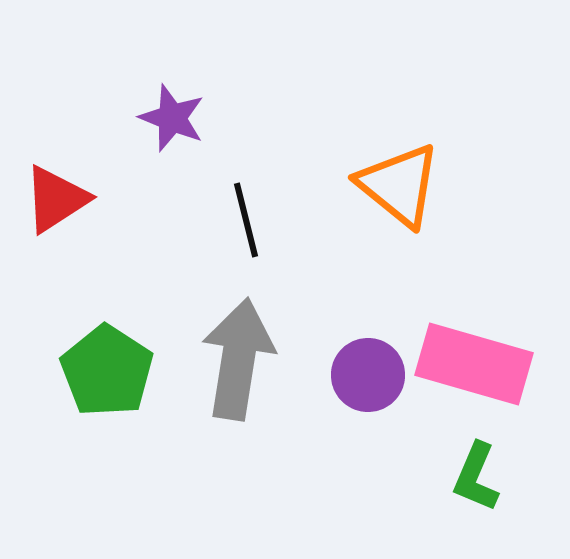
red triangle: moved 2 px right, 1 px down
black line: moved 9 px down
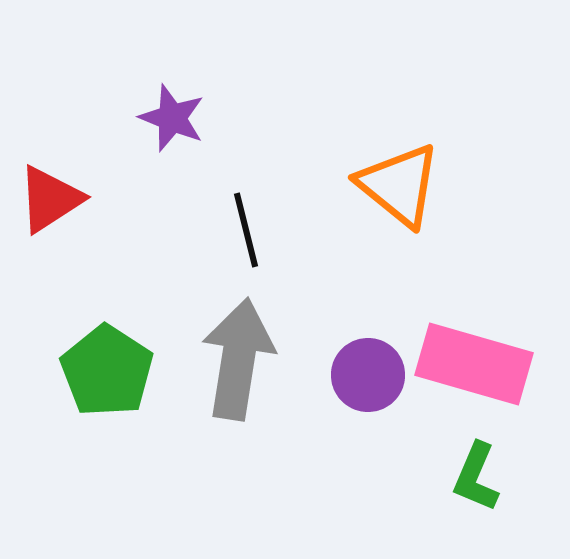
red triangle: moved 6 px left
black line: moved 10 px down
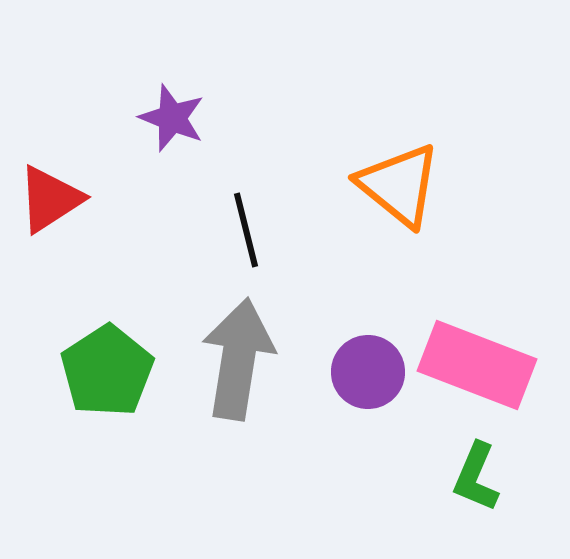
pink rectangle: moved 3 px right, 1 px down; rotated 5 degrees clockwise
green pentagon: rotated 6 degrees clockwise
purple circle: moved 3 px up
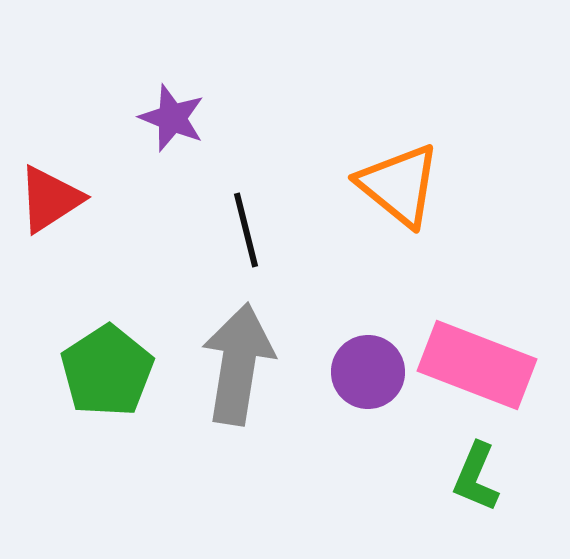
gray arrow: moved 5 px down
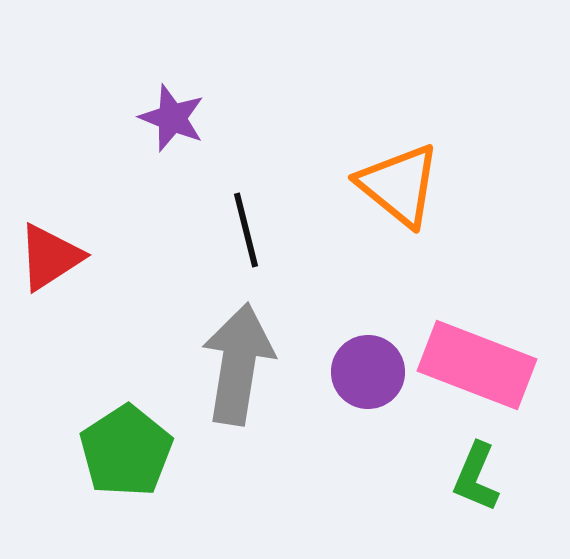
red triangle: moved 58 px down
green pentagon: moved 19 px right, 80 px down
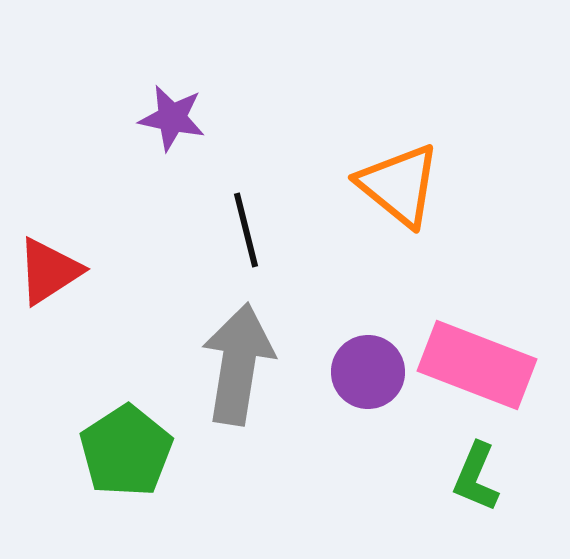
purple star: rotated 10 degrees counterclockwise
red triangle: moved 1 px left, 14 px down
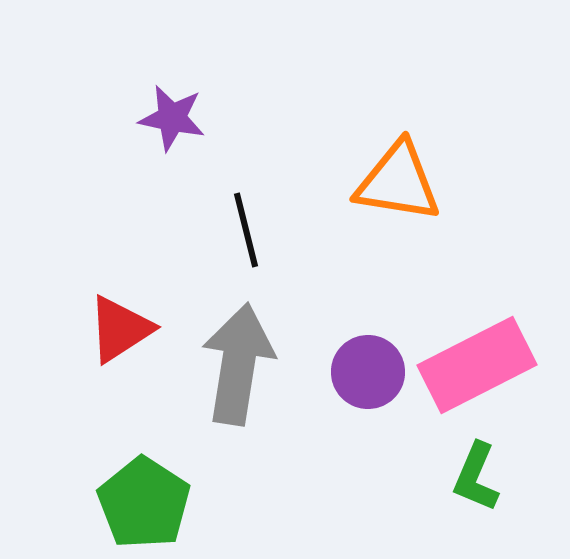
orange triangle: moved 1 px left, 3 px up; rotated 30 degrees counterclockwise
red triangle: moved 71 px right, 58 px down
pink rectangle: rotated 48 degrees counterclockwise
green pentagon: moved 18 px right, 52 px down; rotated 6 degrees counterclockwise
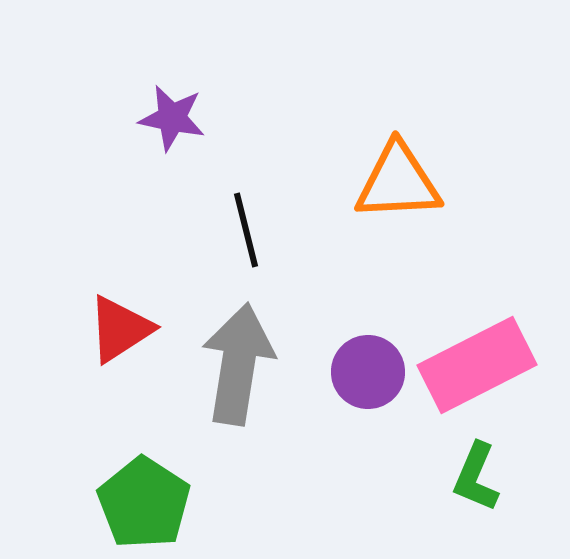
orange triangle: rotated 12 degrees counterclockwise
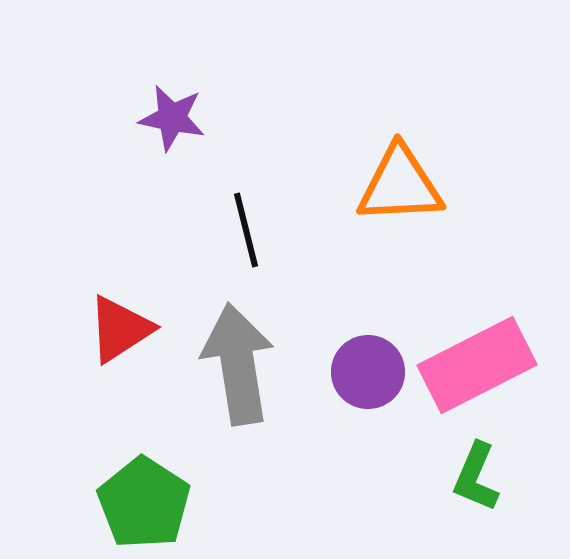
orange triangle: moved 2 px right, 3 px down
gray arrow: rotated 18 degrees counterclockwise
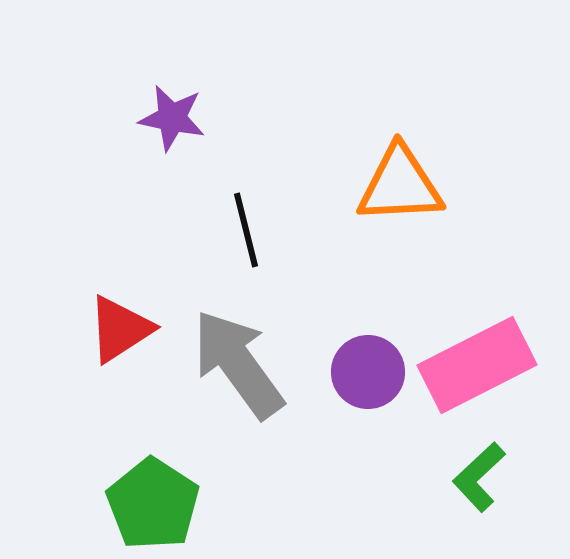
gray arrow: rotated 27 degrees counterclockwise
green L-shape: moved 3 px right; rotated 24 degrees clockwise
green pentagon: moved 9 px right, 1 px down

☆ ☆ ☆ ☆

THE PROBLEM: Switch every "red triangle" in the records above to "blue triangle" and write all the records out again with nothing else changed. Leave out the picture lines.

THE REPLY:
blue triangle: moved 2 px right, 1 px down
black line: moved 9 px down
blue triangle: moved 6 px left
black line: moved 10 px down
pink rectangle: moved 3 px right, 1 px down; rotated 5 degrees clockwise
green pentagon: rotated 6 degrees clockwise
purple circle: moved 3 px up
gray arrow: moved 5 px down
blue triangle: moved 58 px down
green pentagon: moved 19 px right, 80 px down
purple star: rotated 10 degrees counterclockwise
blue triangle: moved 1 px left, 14 px down
orange triangle: moved 1 px left, 3 px up; rotated 30 degrees counterclockwise
blue triangle: moved 71 px right, 58 px down
pink rectangle: rotated 48 degrees counterclockwise
green pentagon: moved 18 px right, 52 px down; rotated 6 degrees counterclockwise
orange triangle: rotated 12 degrees counterclockwise
orange triangle: moved 2 px right, 3 px down
gray arrow: rotated 18 degrees counterclockwise
gray arrow: rotated 27 degrees counterclockwise
green L-shape: moved 3 px right; rotated 24 degrees clockwise
green pentagon: moved 9 px right, 1 px down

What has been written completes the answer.